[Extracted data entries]

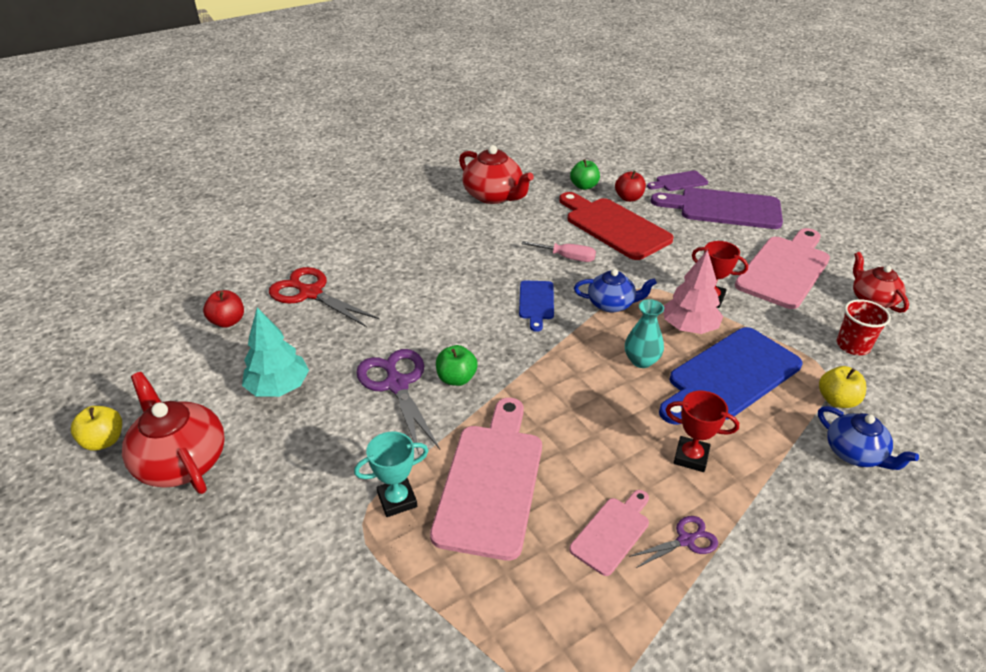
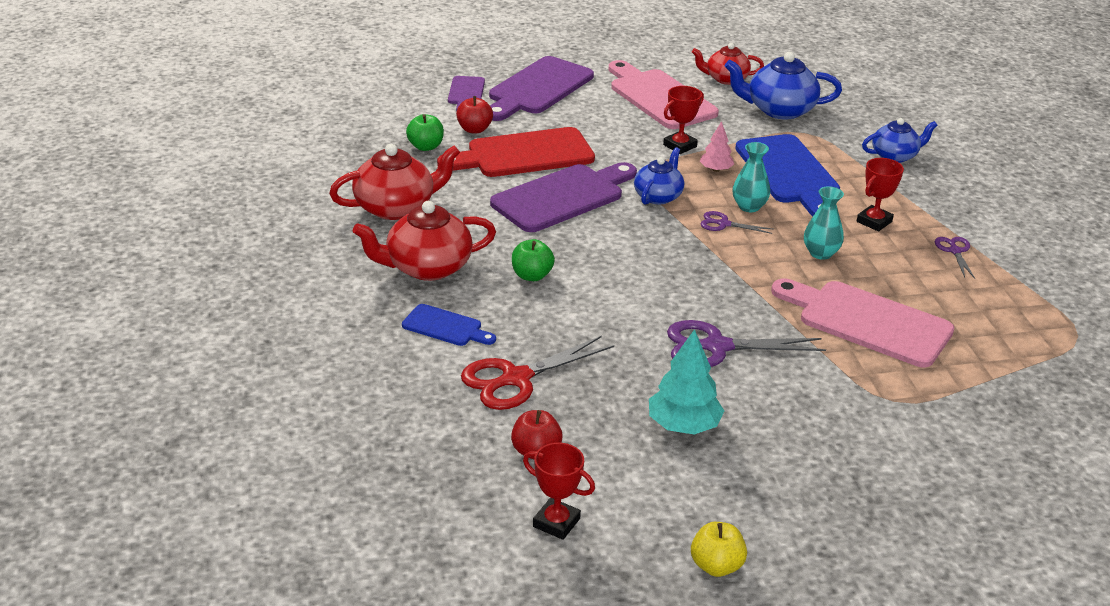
camera: 70 degrees left, 5 degrees down
red teapot [122,372,225,494] -> red teapot moved to [353,201,496,281]
turquoise trophy [354,431,429,517] -> none
green apple [436,345,478,386] -> green apple moved to [512,239,555,281]
blue cutting board [519,280,554,332] -> blue cutting board moved to [402,304,496,346]
pink screwdriver [522,241,596,262] -> purple cutting board [490,162,637,232]
pink cutting board [569,490,649,576] -> none
pink tree [663,250,723,334] -> pink tree [700,121,734,172], size x0.59
yellow apple [819,366,866,408] -> none
red cup [836,299,891,355] -> blue teapot [725,52,842,120]
none -> red trophy [523,443,595,540]
none -> purple scissors [701,211,772,234]
none -> turquoise vase [804,186,844,260]

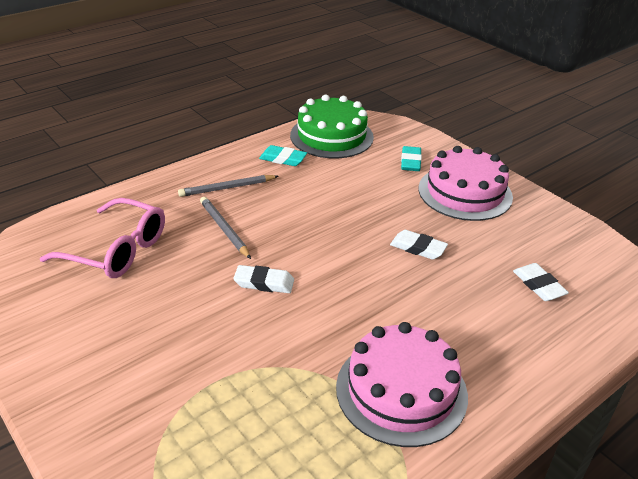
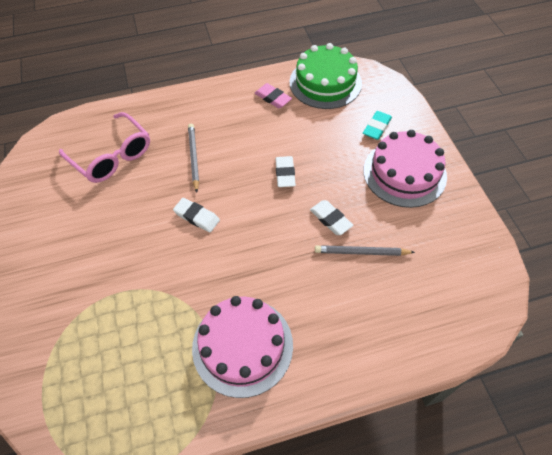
camera: 25 degrees right, 20 degrees up
grey pencil [178,175,279,197] -> grey pencil moved to [315,245,415,256]
turquoise eraser [259,145,307,166] -> pink eraser [255,83,292,108]
white eraser [513,263,569,301] -> white eraser moved to [275,156,296,187]

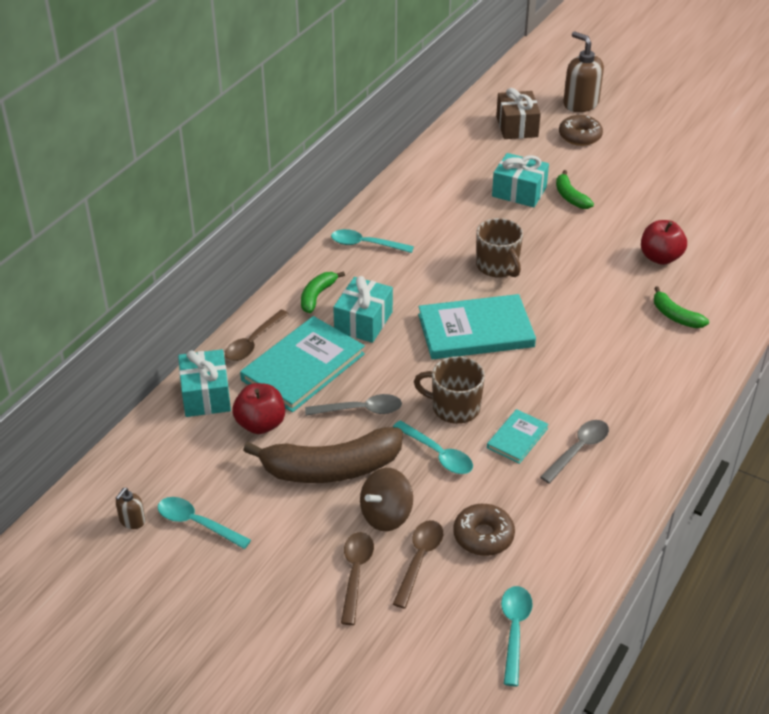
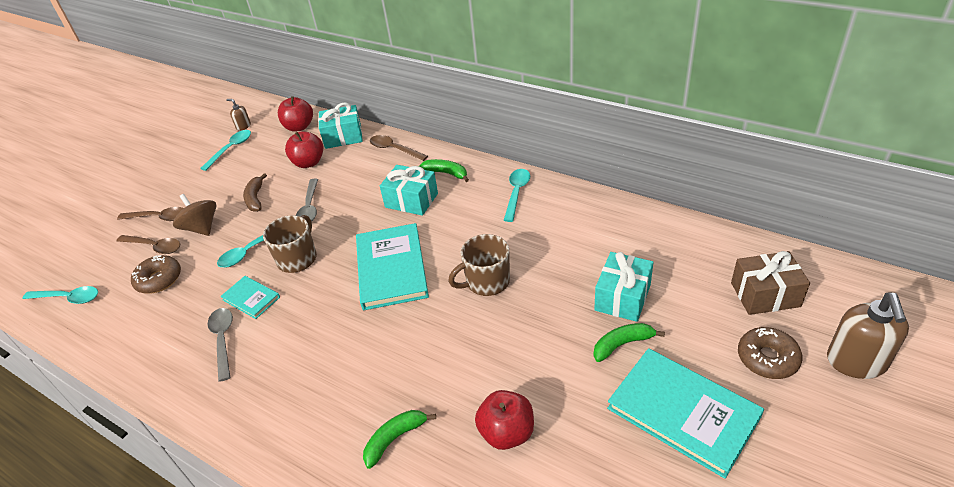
camera: 95 degrees right, 0 degrees up
turquoise book [240,316,365,412] -> turquoise book moved to [607,348,764,479]
brown banana [243,427,403,483] -> brown banana [243,173,267,212], size x0.50
grey spoon [540,420,609,484] -> grey spoon turned 150 degrees counterclockwise [207,308,233,382]
brown soap dispenser [563,31,604,112] -> brown soap dispenser turned 135 degrees clockwise [827,292,909,379]
none -> red apple [278,96,313,132]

▶ [Work task]: For every entry above, write it out exactly and remove any image.

▶ [Written answer]:
camera: 70 degrees left, 5 degrees down
red teapot [122,372,225,494] -> red teapot moved to [353,201,496,281]
turquoise trophy [354,431,429,517] -> none
green apple [436,345,478,386] -> green apple moved to [512,239,555,281]
blue cutting board [519,280,554,332] -> blue cutting board moved to [402,304,496,346]
pink screwdriver [522,241,596,262] -> purple cutting board [490,162,637,232]
pink cutting board [569,490,649,576] -> none
pink tree [663,250,723,334] -> pink tree [700,121,734,172], size x0.59
yellow apple [819,366,866,408] -> none
red cup [836,299,891,355] -> blue teapot [725,52,842,120]
none -> red trophy [523,443,595,540]
none -> purple scissors [701,211,772,234]
none -> turquoise vase [804,186,844,260]

camera: 25 degrees right, 20 degrees up
grey pencil [178,175,279,197] -> grey pencil moved to [315,245,415,256]
turquoise eraser [259,145,307,166] -> pink eraser [255,83,292,108]
white eraser [513,263,569,301] -> white eraser moved to [275,156,296,187]

camera: 95 degrees right, 0 degrees up
turquoise book [240,316,365,412] -> turquoise book moved to [607,348,764,479]
brown banana [243,427,403,483] -> brown banana [243,173,267,212], size x0.50
grey spoon [540,420,609,484] -> grey spoon turned 150 degrees counterclockwise [207,308,233,382]
brown soap dispenser [563,31,604,112] -> brown soap dispenser turned 135 degrees clockwise [827,292,909,379]
none -> red apple [278,96,313,132]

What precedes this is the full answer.